Supplied information:
■ ■ ■

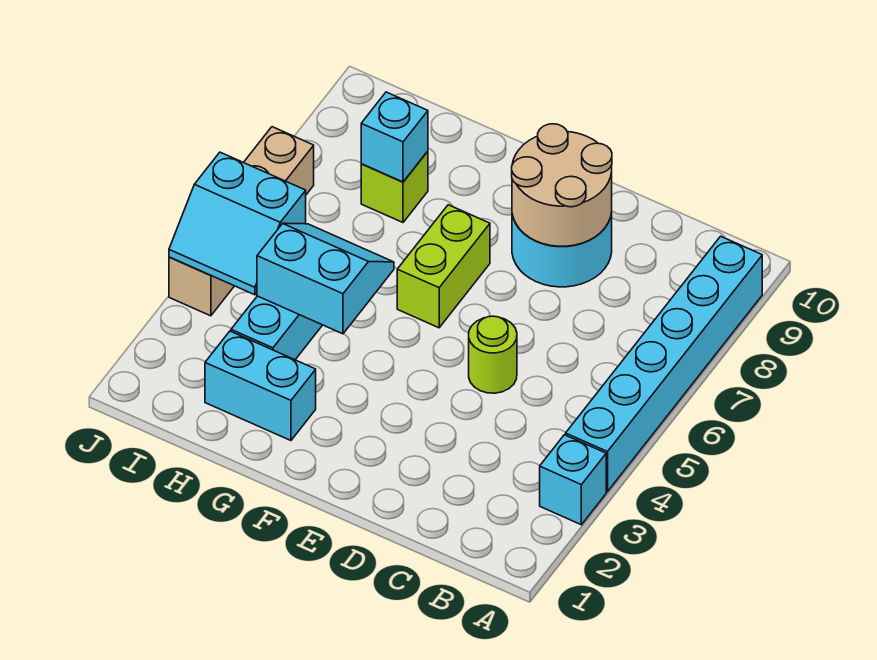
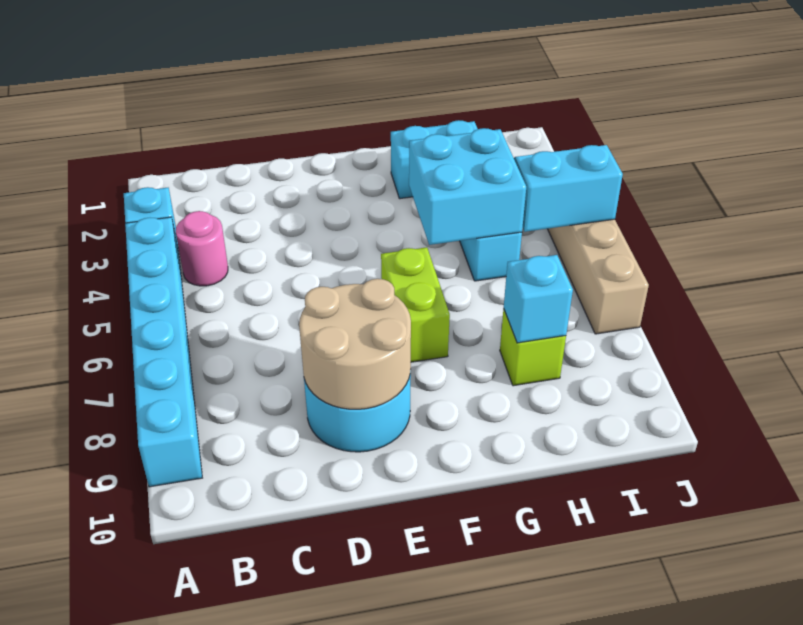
none -> pink round brick B4 level 1
lime round brick D5 level 1 -> none
cyan slope G4:H5 level 2 top 4 -> cyan brick G4:H5 level 2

■ ■ ■

For the string "none", work out how many lines of the data contain it; answer with the number alone.

Answer section:
2